__WORK TO BE COMPLETED__
The records below need to be repeated exactly, though not their pictures.

__MATERIAL FOR THIS TASK__
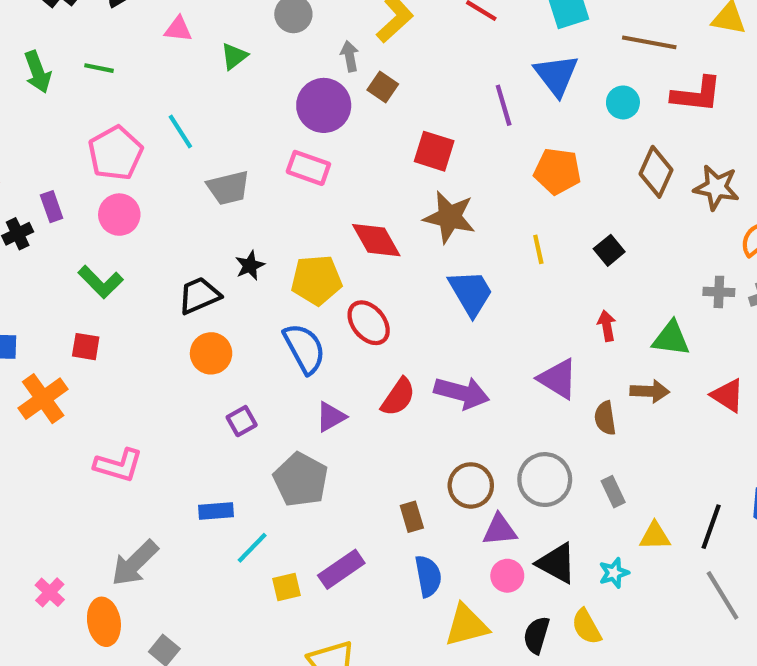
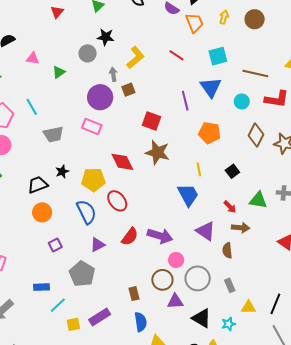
brown square: (383, 87) -> (128, 90), turned 32
blue trapezoid: (471, 293) -> (188, 195), moved
red arrow: (607, 326) -> (230, 207), turned 144
green triangle: (671, 338) -> (258, 200), moved
brown arrow: (650, 391) -> (241, 228), moved
pink circle: (507, 576) -> (176, 260), moved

__SOLUTION FOR THIS TASK__
brown square: (383, 87) -> (128, 90), turned 32
blue trapezoid: (471, 293) -> (188, 195), moved
red arrow: (607, 326) -> (230, 207), turned 144
green triangle: (671, 338) -> (258, 200), moved
brown arrow: (650, 391) -> (241, 228), moved
pink circle: (507, 576) -> (176, 260), moved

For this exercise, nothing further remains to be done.